- **Exercise brief**:
Among the records below, find each line that includes the string "cobalt" and copy it.

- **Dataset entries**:
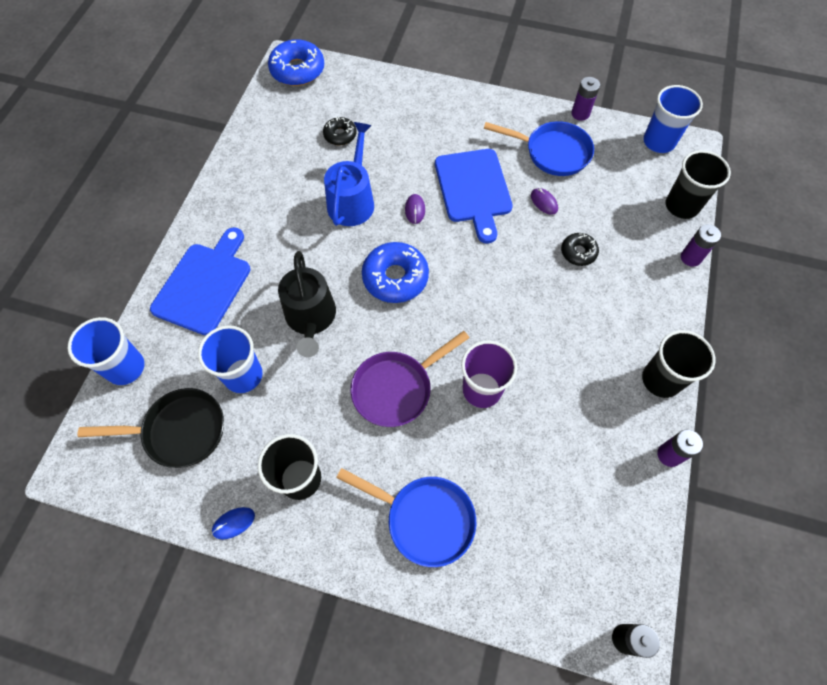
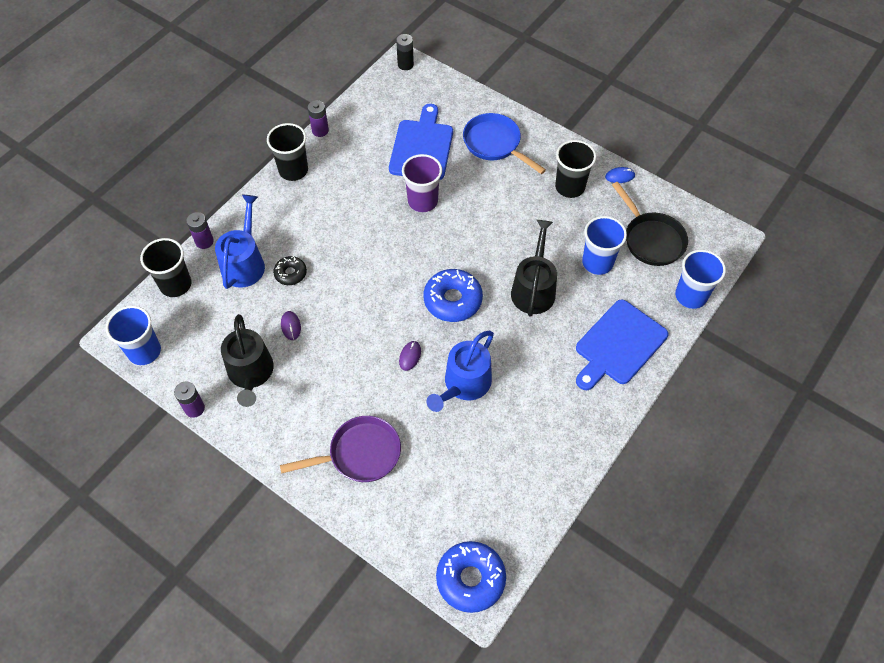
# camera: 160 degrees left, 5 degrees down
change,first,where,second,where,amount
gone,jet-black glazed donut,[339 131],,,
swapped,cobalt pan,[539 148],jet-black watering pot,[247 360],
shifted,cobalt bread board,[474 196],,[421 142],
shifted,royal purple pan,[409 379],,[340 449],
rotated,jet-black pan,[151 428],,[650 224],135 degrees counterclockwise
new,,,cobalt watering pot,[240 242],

- **Written solution**:
swapped,cobalt pan,[539 148],jet-black watering pot,[247 360],
shifted,cobalt bread board,[474 196],,[421 142],
new,,,cobalt watering pot,[240 242],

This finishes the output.